#### ASSIGNMENT:
Search term "none": please copy every line of the records below that contains it.

Records drawn from a dataset:
▽
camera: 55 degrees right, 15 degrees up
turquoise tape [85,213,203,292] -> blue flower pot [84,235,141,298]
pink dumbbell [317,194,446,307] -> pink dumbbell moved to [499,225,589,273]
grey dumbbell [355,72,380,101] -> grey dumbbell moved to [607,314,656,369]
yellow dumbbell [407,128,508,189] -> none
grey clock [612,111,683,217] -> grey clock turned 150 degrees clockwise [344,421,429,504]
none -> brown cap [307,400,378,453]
△
#### RESULT:
yellow dumbbell [407,128,508,189] -> none
none -> brown cap [307,400,378,453]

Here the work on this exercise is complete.